*Activity*:
Reproduce exactly, from the data that follows, the line with "BUTTON pin SIG: A0 -> 9", the line with "LUX pin SDA: 5 -> SCK", and every line that lies between them.
[Opening The data section]
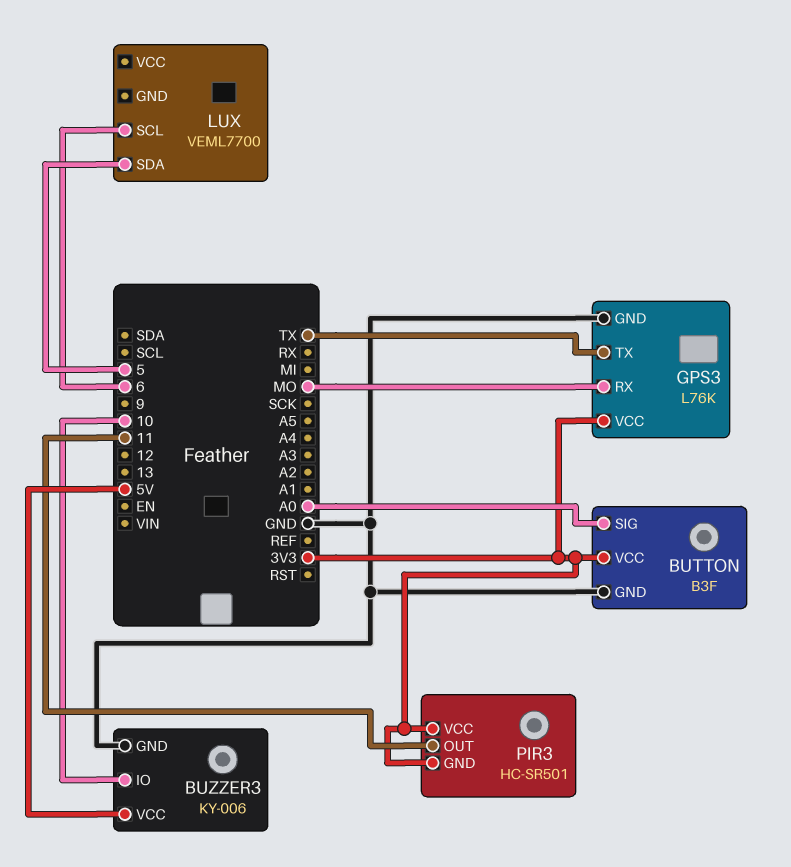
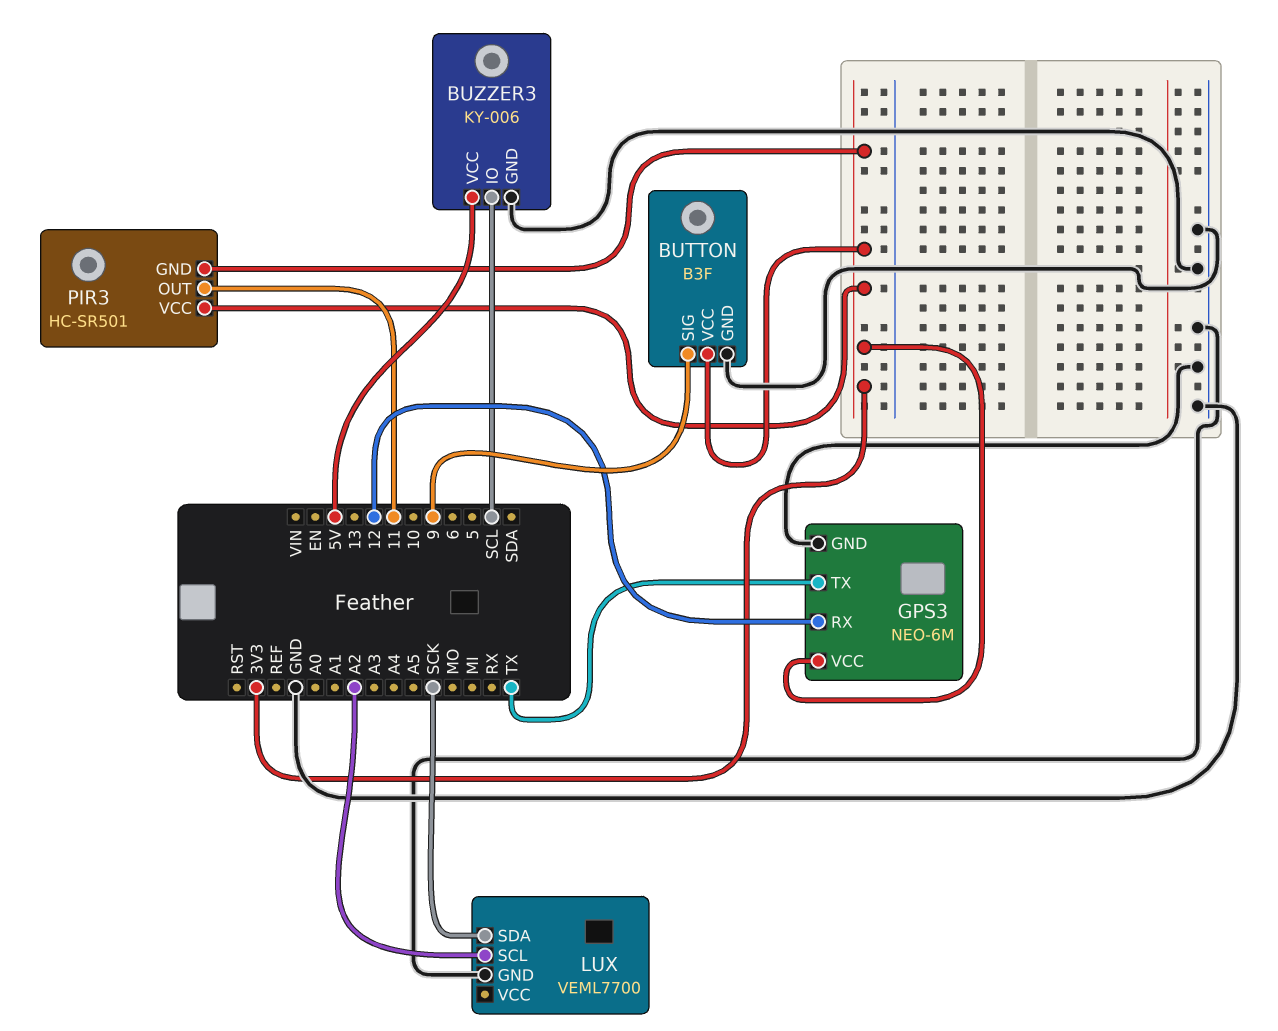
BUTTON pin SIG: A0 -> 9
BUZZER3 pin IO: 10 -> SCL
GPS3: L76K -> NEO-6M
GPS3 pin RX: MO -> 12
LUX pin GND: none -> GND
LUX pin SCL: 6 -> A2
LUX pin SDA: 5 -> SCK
[Closing The data section]
[Opening The data section]
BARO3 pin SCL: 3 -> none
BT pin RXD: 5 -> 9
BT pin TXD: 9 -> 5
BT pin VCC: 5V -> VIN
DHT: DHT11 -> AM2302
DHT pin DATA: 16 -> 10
[Closing The data section]
*Task solution*:
BUTTON pin SIG: A0 -> 9
BUZZER3 pin IO: 10 -> SCL
GPS3: L76K -> NEO-6M
GPS3 pin RX: MO -> 12
LUX pin GND: none -> GND
LUX pin SCL: 6 -> A2
LUX pin SDA: 5 -> SCK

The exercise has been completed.